**TASK DESCRIPTION**
Copy exactly, and only, the lines from the line containing "[(236,336),(205,336),(206,371),(237,370),(236,336)]" through the last line of the records below, both included, and leave out any pictures.

*** Begin section ***

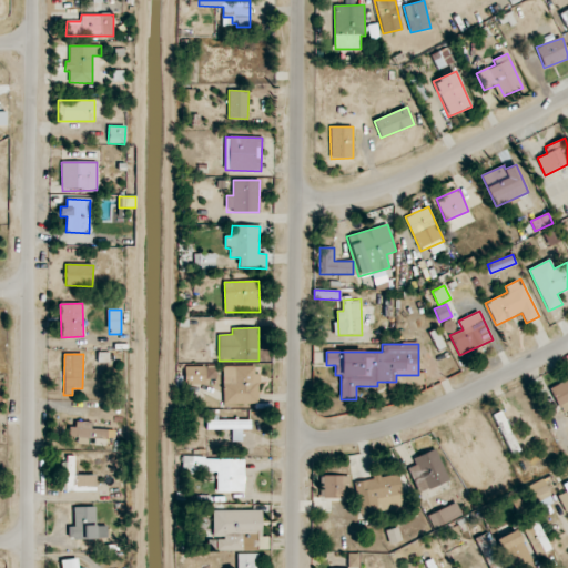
[(217,378),(216,365),(185,367),(185,385),(208,385),(208,379),(217,378)]
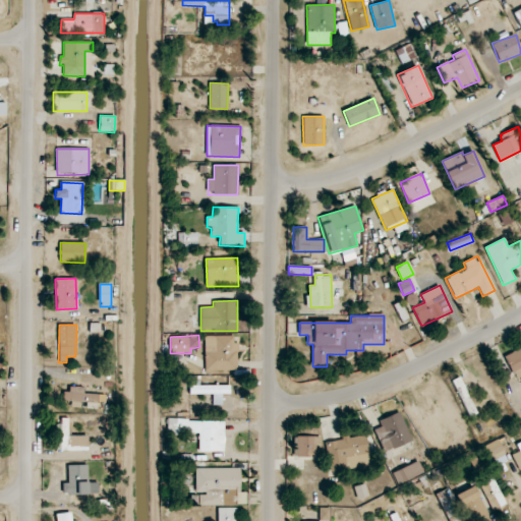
[(236,336),(205,336),(206,371),(237,370),(236,336)]
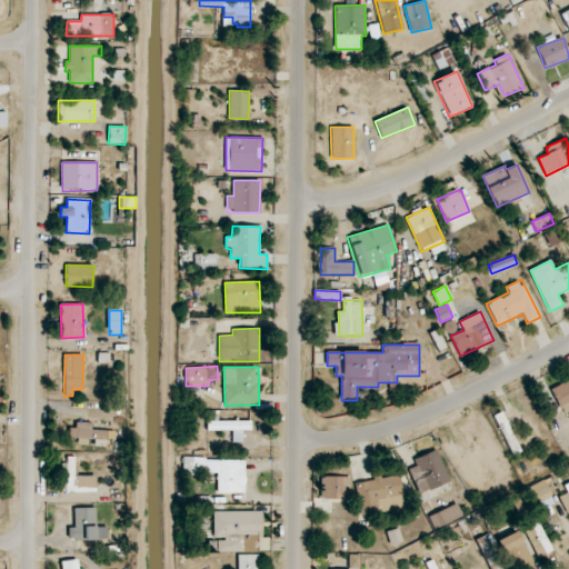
[(568,380),(551,389),(563,415),(568,410),(568,380)]
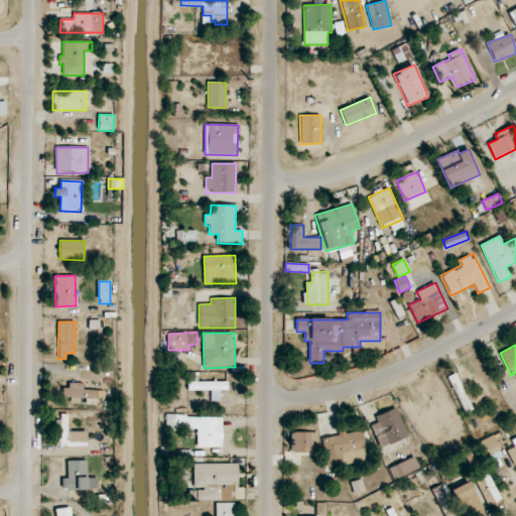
[(228,381),(187,382),(187,391),(211,390),(212,401),(221,401),(220,390),(228,390),(228,381)]
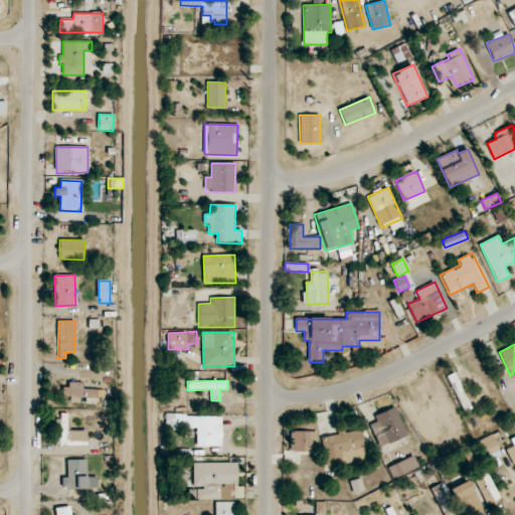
[(63,396),(70,396),(70,402),(79,403),(79,397),(97,398),(97,389),(83,389),(83,384),(63,384),(63,396)]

*** End section ***

**YOUR SOLUTION**
[(236,336),(205,336),(206,371),(237,370),(236,336)]
[(568,380),(551,389),(563,415),(568,410),(568,380)]
[(228,381),(187,382),(187,391),(211,390),(212,401),(221,401),(220,390),(228,390),(228,381)]
[(63,396),(70,396),(70,402),(79,403),(79,397),(97,398),(97,389),(83,389),(83,384),(63,384),(63,396)]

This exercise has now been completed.